Your goal: In the entries that follow, find every line containing "RFID" and copy it.

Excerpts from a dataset
******

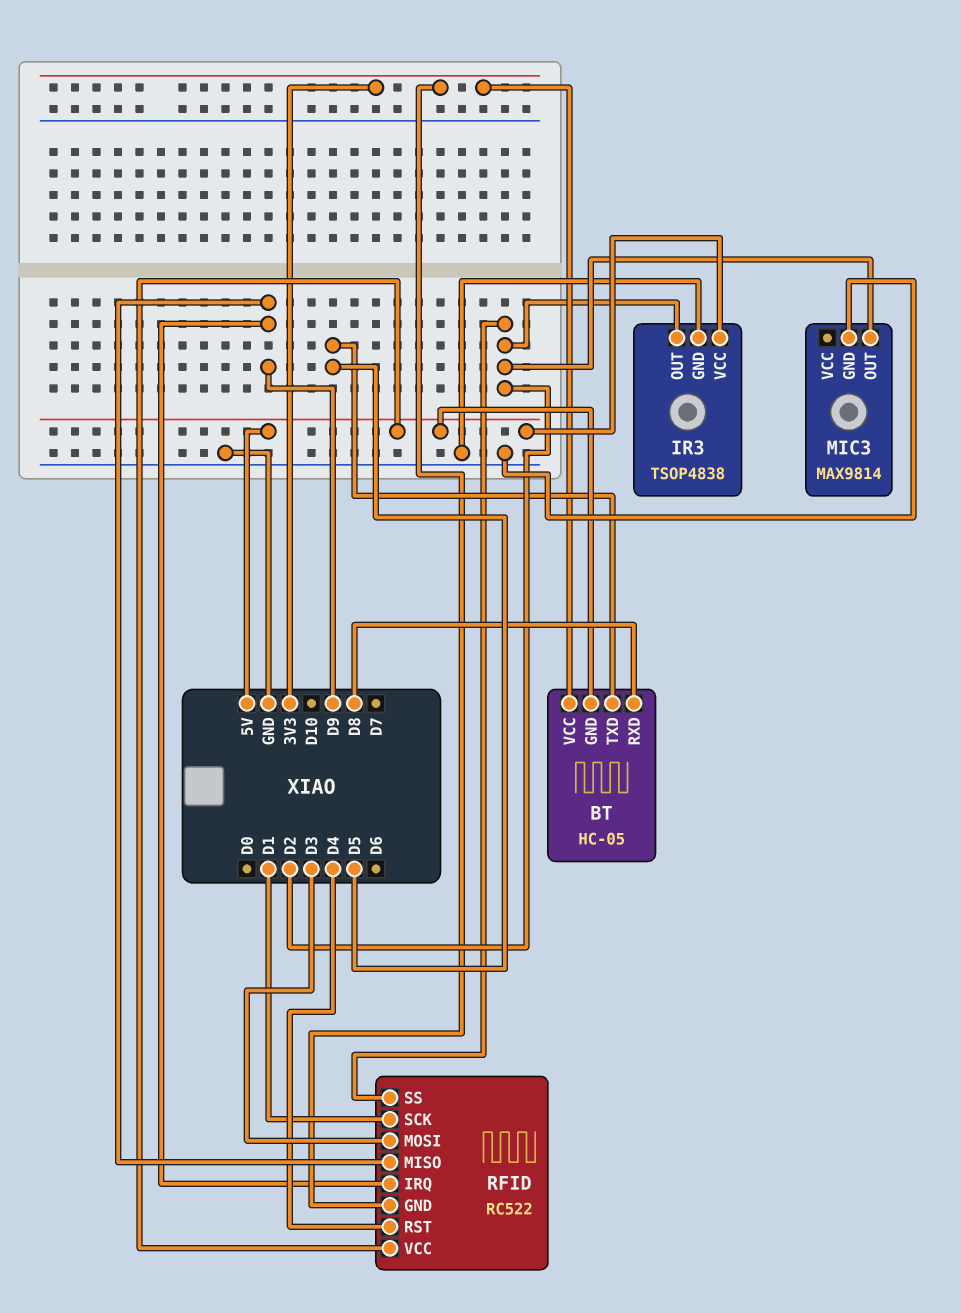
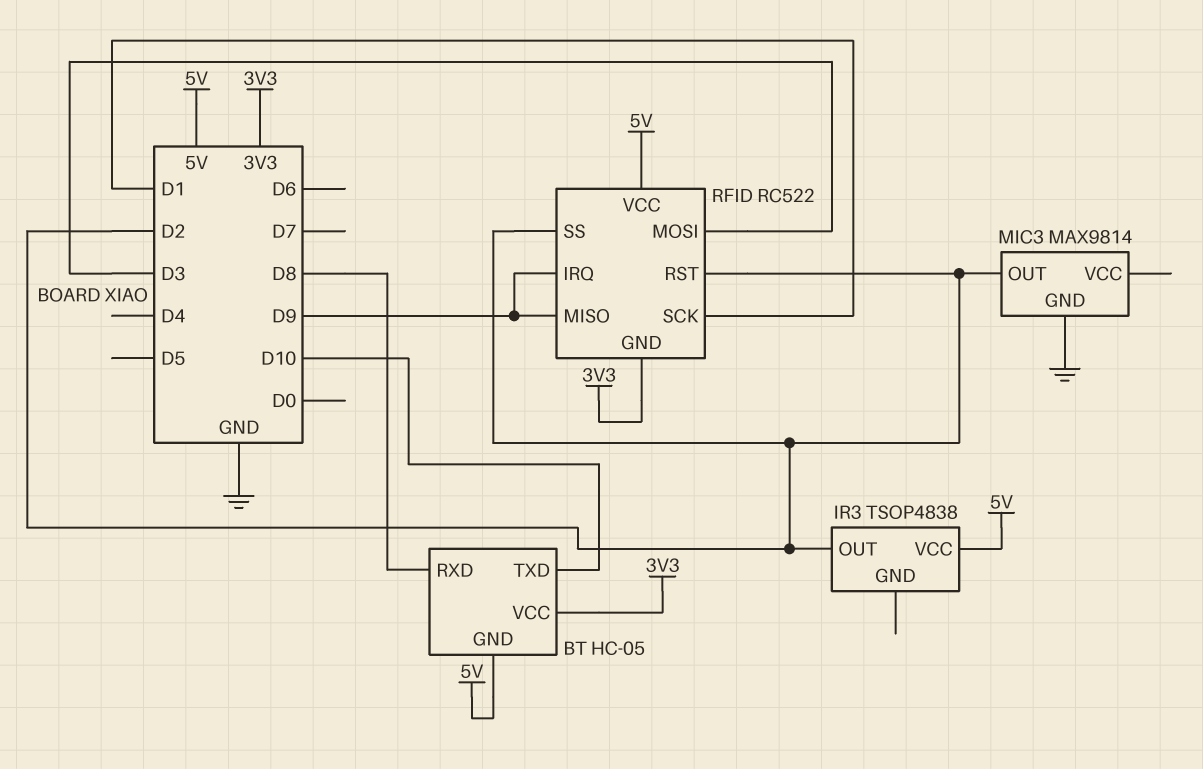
BT pin TXD: D5 -> D10
IR3 pin GND: GND -> none
RFID pin RST: D4 -> D2

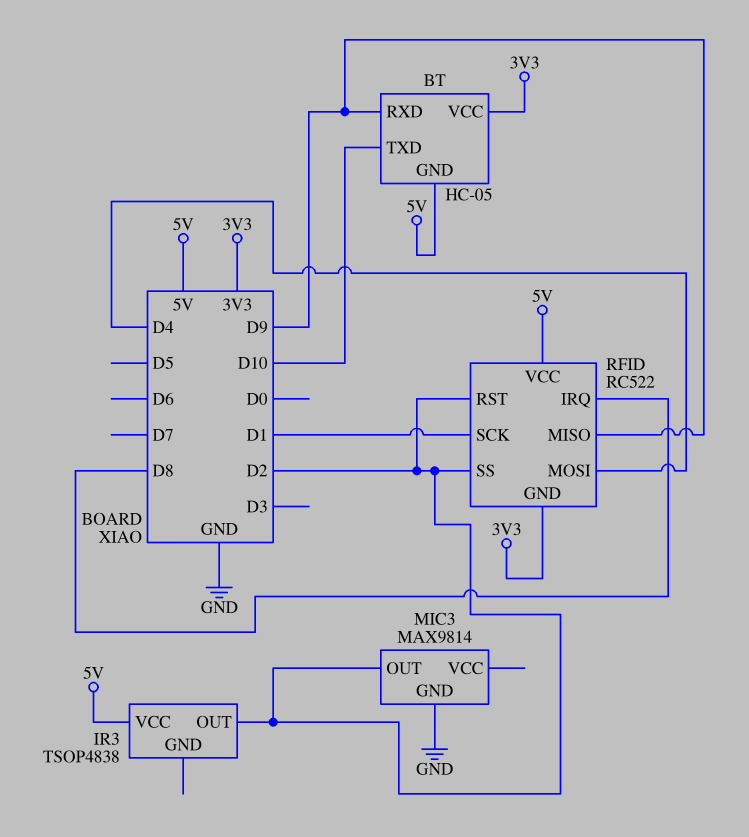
BT pin RXD: D8 -> D9
RFID pin IRQ: D9 -> D8
RFID pin MOSI: D3 -> D4

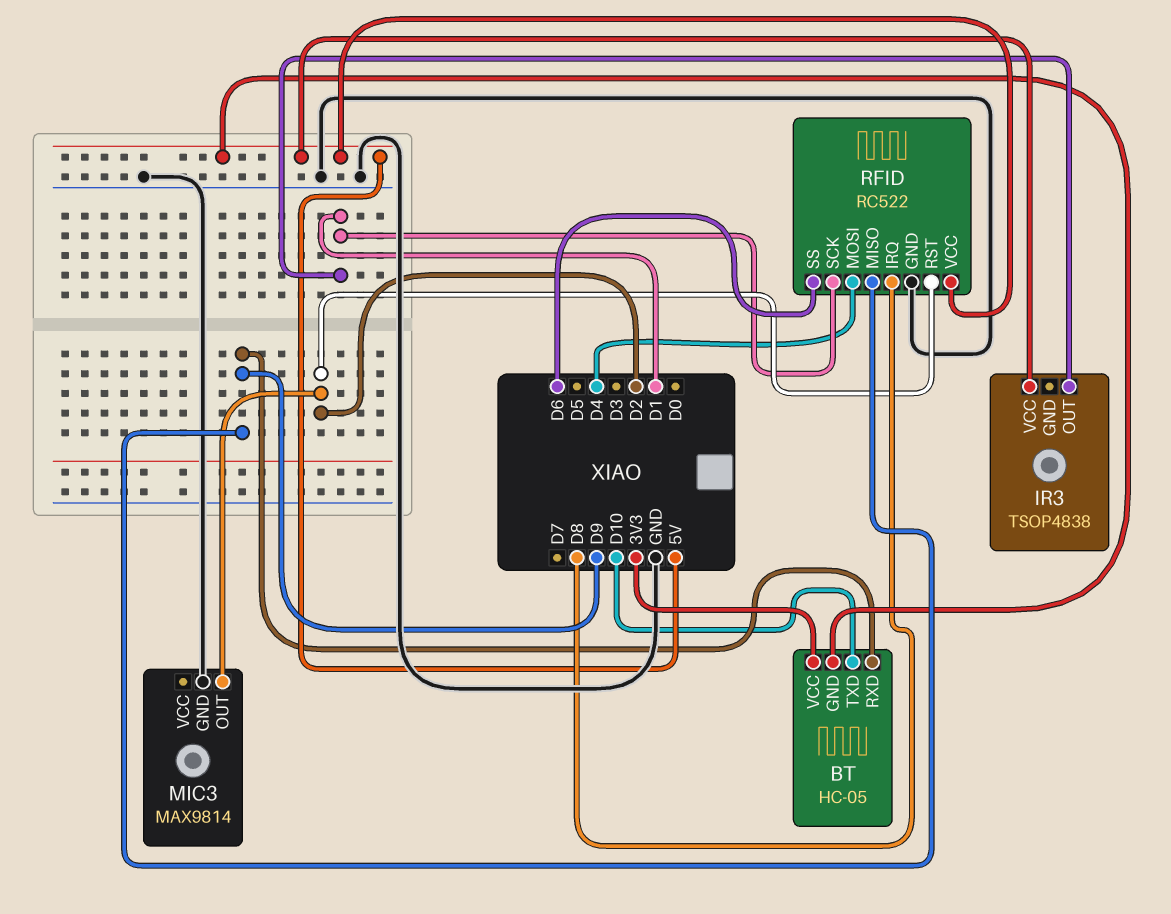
IR3 pin OUT: D2 -> D1
RFID pin GND: 3V3 -> GND
RFID pin SS: D2 -> D6

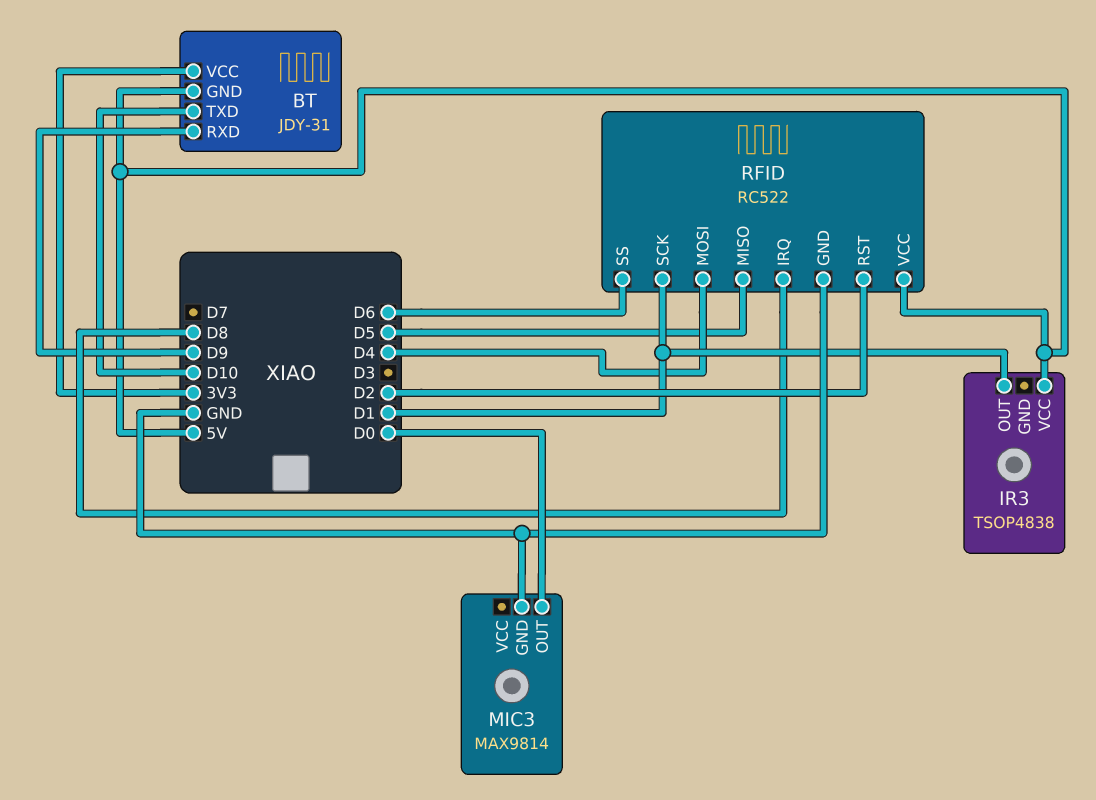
BT: HC-05 -> JDY-31
MIC3 pin OUT: D2 -> D0
RFID pin MISO: D9 -> D5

******

Solved problem:
RFID pin RST: D4 -> D2
RFID pin IRQ: D9 -> D8
RFID pin MOSI: D3 -> D4
RFID pin GND: 3V3 -> GND
RFID pin SS: D2 -> D6
RFID pin MISO: D9 -> D5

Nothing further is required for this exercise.